(Data items)
····················

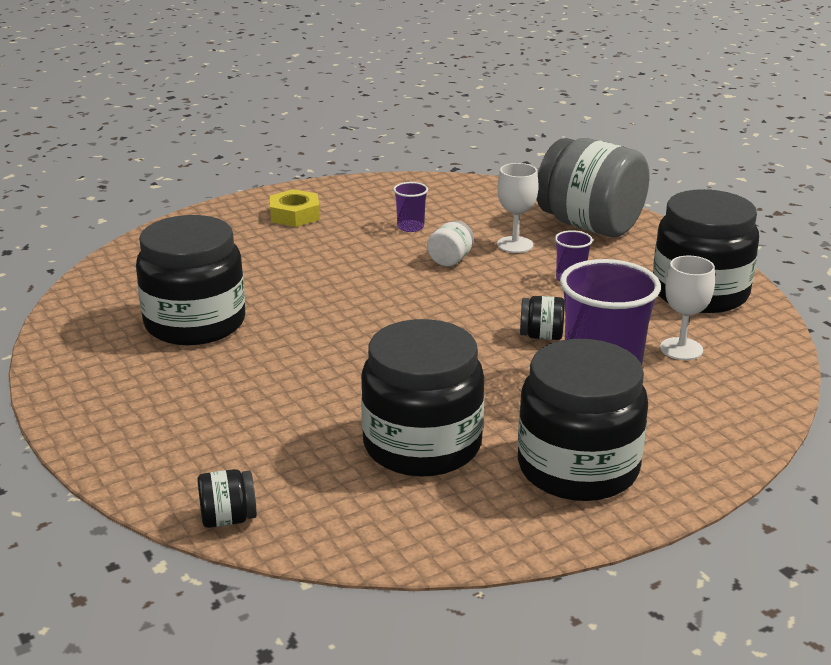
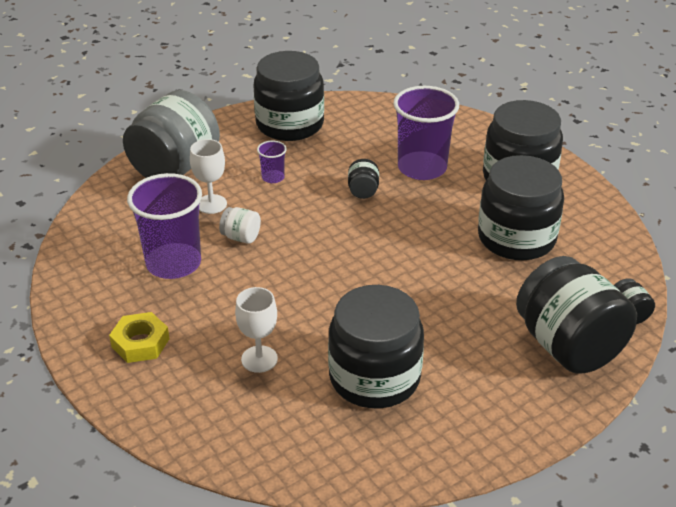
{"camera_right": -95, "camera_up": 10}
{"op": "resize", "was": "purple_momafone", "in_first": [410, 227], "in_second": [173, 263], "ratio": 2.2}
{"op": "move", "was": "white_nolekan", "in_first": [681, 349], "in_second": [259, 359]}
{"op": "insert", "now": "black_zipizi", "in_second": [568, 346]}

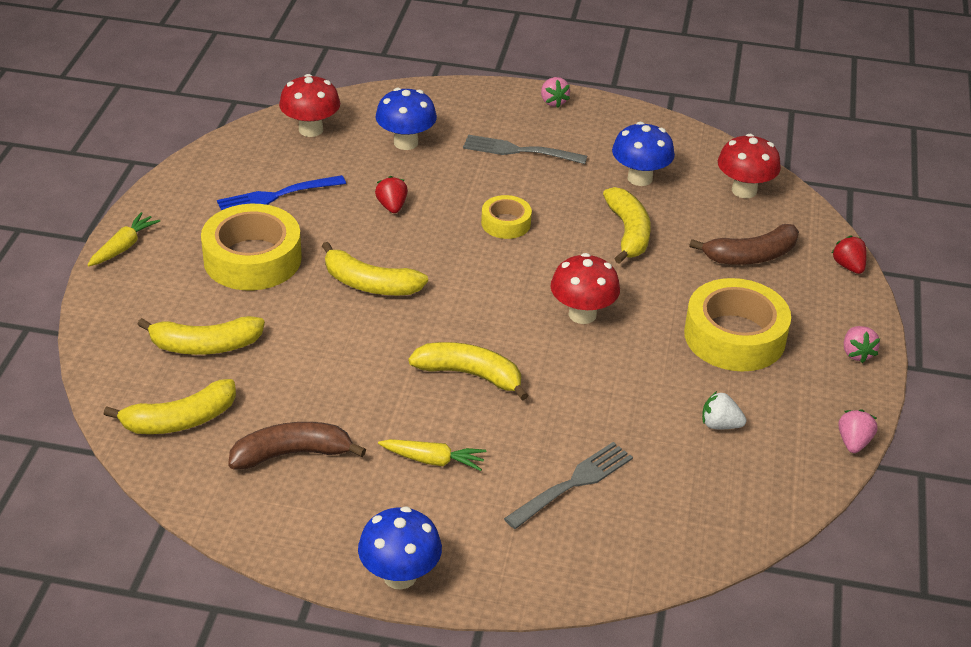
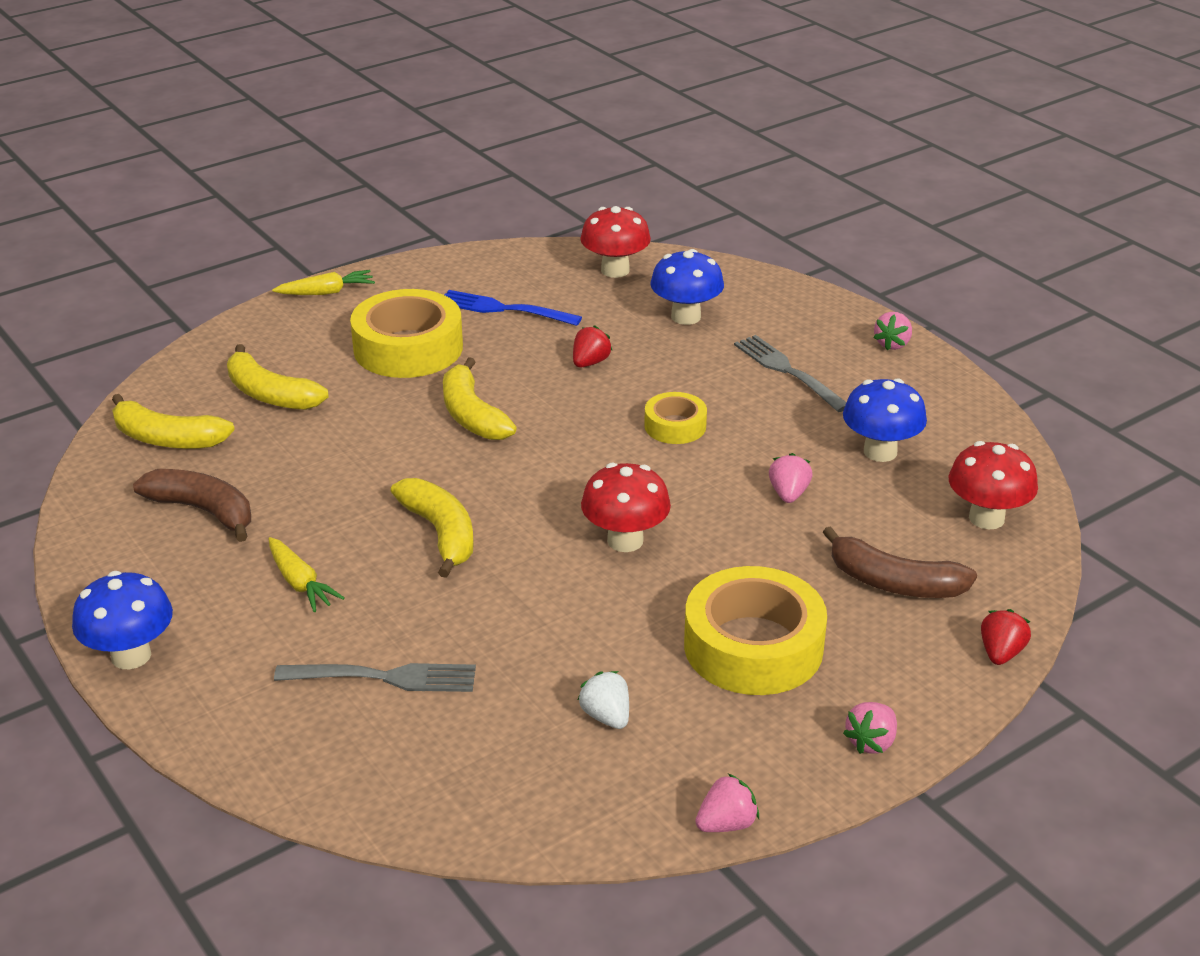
{"camera_right": 45, "camera_up": -5}
{"op": "replace", "was": "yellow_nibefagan", "now": "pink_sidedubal", "in_first": [628, 233], "in_second": [788, 494]}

····················

▸ **Requirement**:
Without any pictures, please reproduce the full set of entries.

▸ **Response to this task**:
{"camera_right": -95, "camera_up": 10}
{"op": "resize", "was": "purple_momafone", "in_first": [410, 227], "in_second": [173, 263], "ratio": 2.2}
{"op": "move", "was": "white_nolekan", "in_first": [681, 349], "in_second": [259, 359]}
{"op": "insert", "now": "black_zipizi", "in_second": [568, 346]}

{"camera_right": 45, "camera_up": -5}
{"op": "replace", "was": "yellow_nibefagan", "now": "pink_sidedubal", "in_first": [628, 233], "in_second": [788, 494]}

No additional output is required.